EXERCISE INSTRUCTIONS: Please restate, exactly as they appear, only the lines from the one that contains "white cap: 1 -> 5" to the final line of the entries, with no pictures.

LISTED RECORDS:

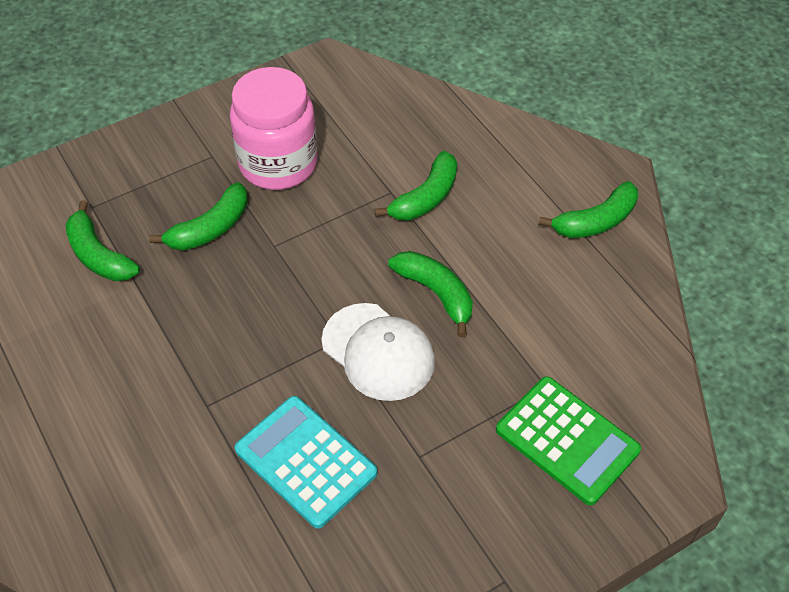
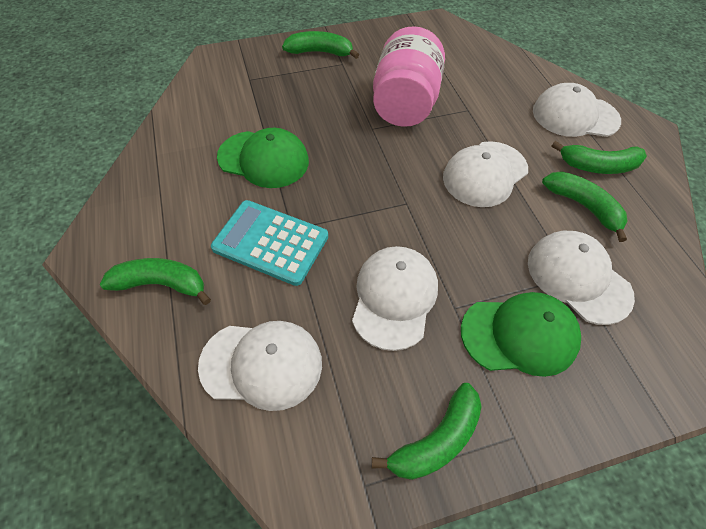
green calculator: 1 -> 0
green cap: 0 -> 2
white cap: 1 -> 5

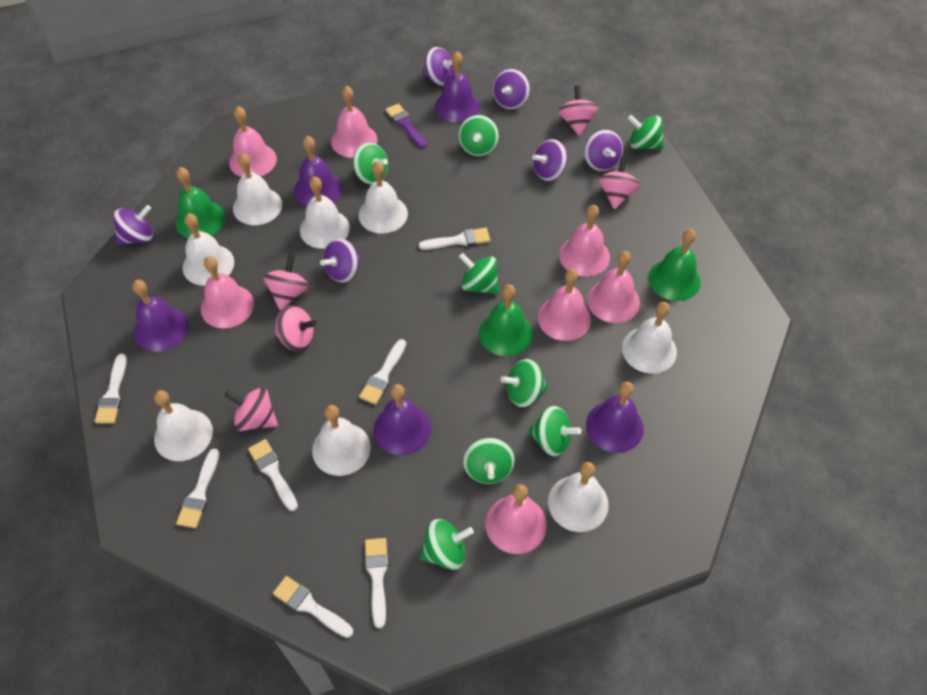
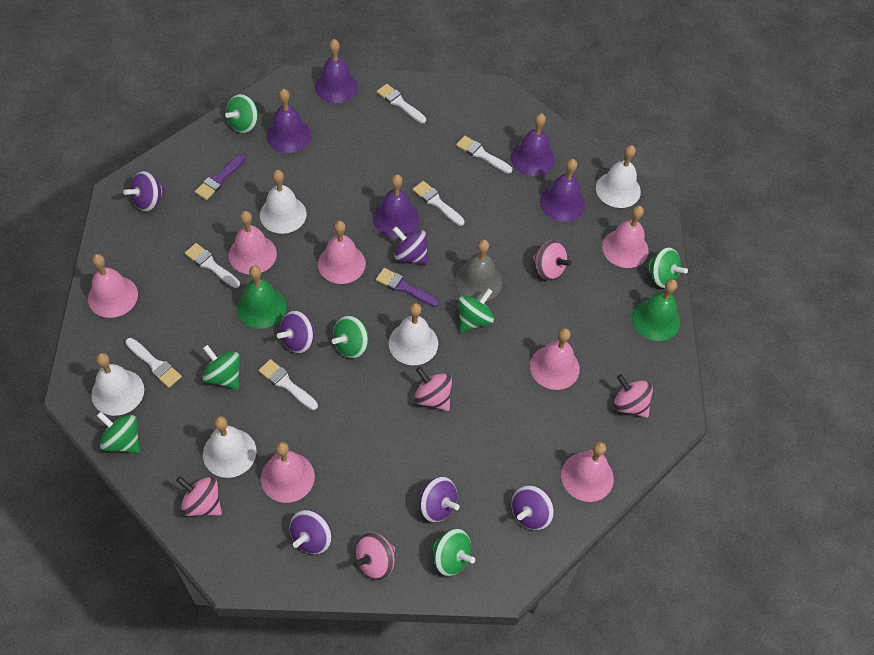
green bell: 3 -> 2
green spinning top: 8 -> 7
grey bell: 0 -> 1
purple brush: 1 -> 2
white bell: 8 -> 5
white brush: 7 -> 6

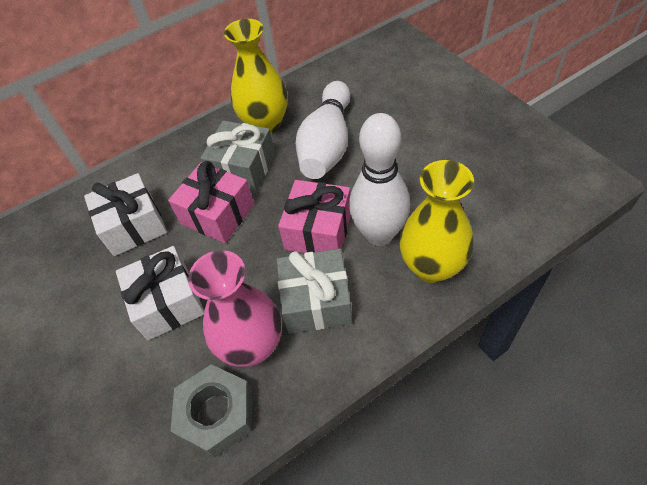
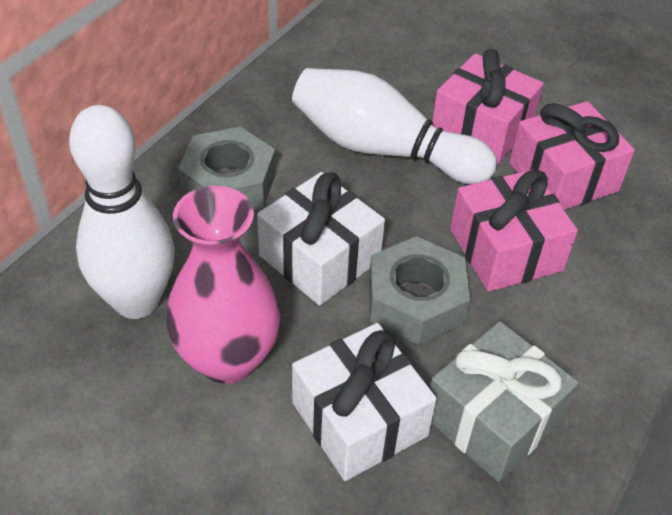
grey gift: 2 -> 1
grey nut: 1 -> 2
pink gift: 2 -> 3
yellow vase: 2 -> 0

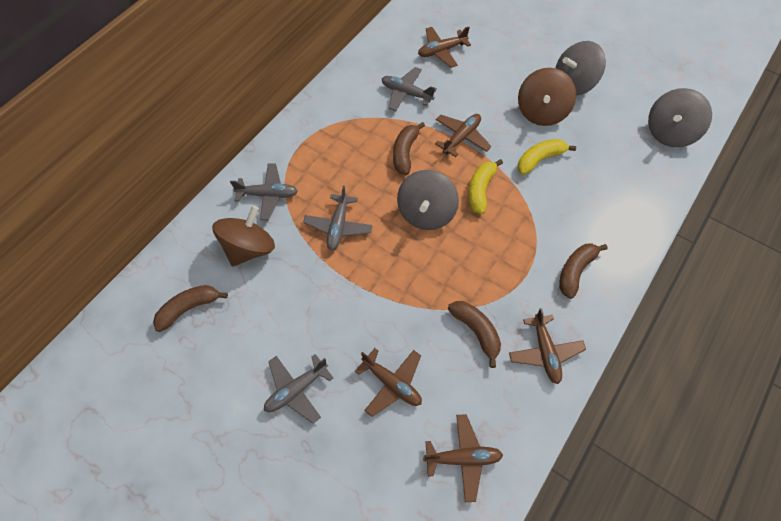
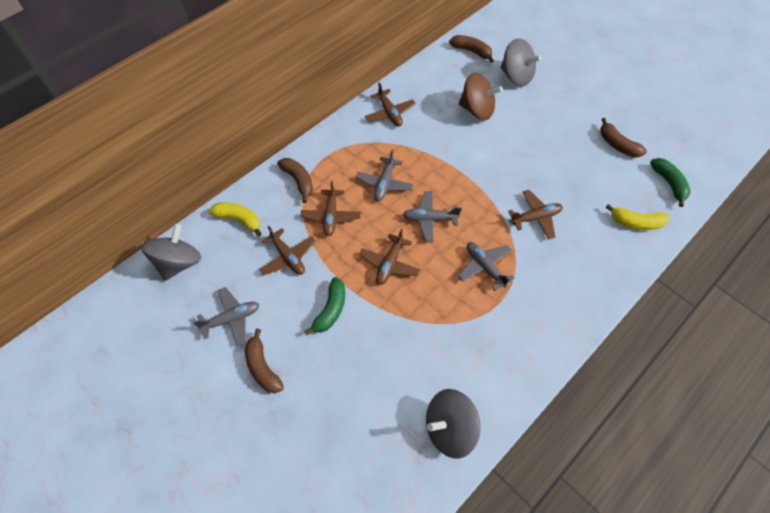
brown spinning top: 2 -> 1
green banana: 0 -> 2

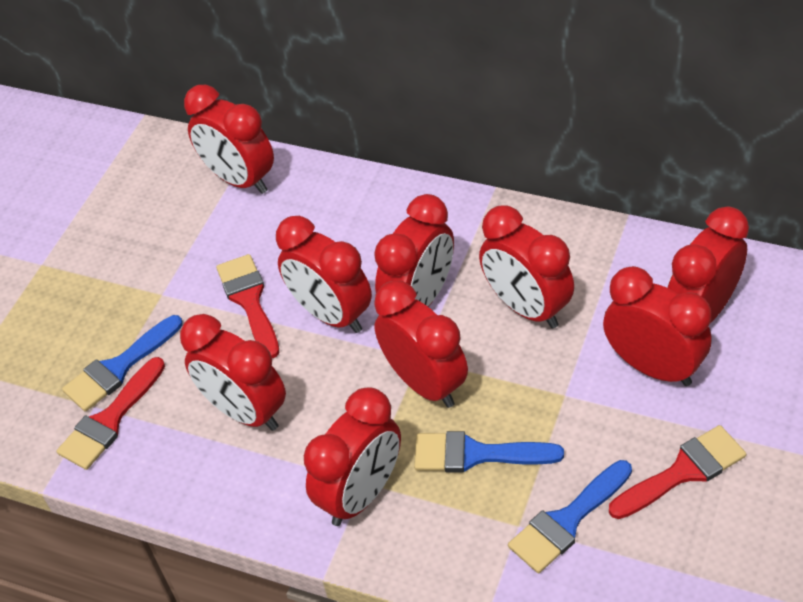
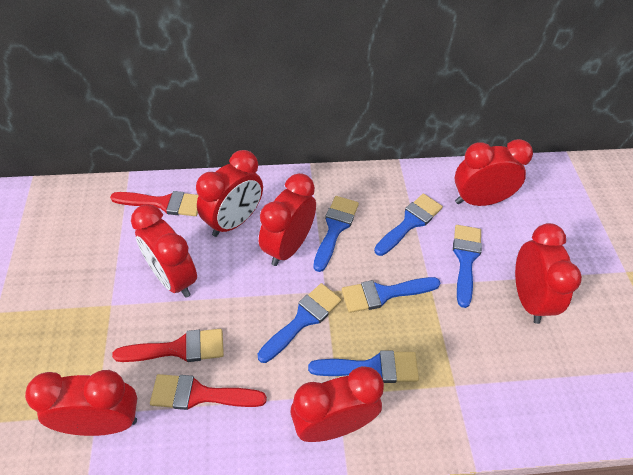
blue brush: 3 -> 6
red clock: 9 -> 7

TASK ANSWER:
white cap: 1 -> 5

green bell: 3 -> 2
green spinning top: 8 -> 7
grey bell: 0 -> 1
purple brush: 1 -> 2
white bell: 8 -> 5
white brush: 7 -> 6

grey gift: 2 -> 1
grey nut: 1 -> 2
pink gift: 2 -> 3
yellow vase: 2 -> 0

brown spinning top: 2 -> 1
green banana: 0 -> 2

blue brush: 3 -> 6
red clock: 9 -> 7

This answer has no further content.